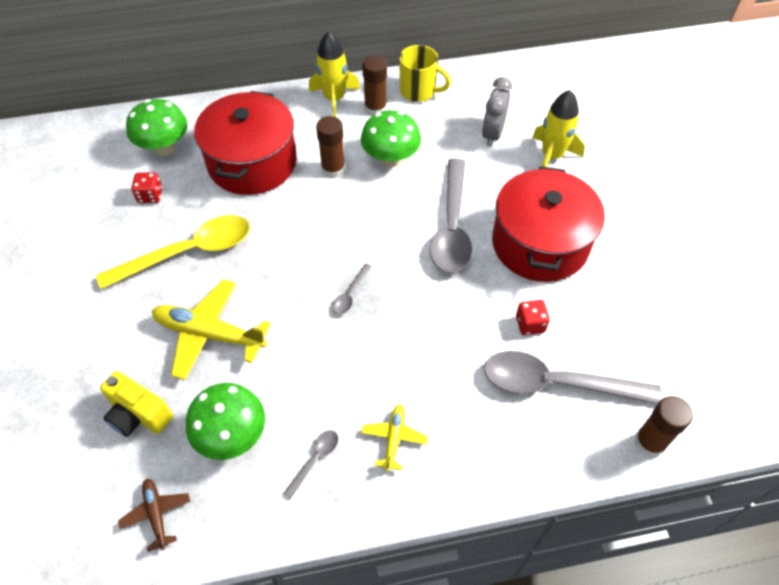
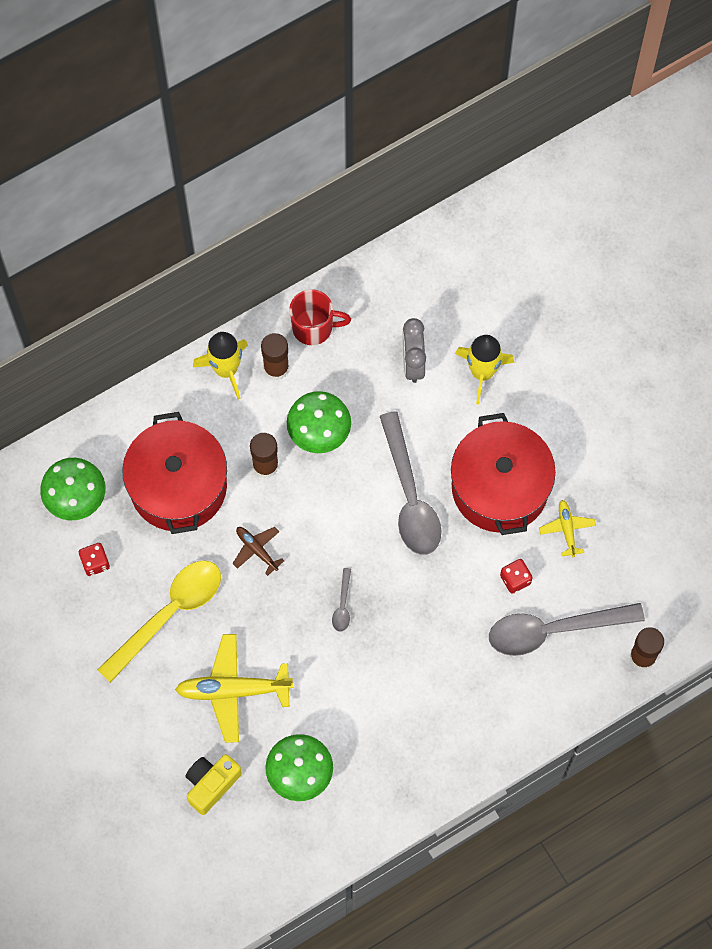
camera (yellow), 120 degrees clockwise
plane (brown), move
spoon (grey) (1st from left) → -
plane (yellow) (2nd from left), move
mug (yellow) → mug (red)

EXERCISE DETAILS: Where a line of the listing holds the string "plane", copy that line.

ANSWER SPACE:
plane (brown), move
plane (yellow) (2nd from left), move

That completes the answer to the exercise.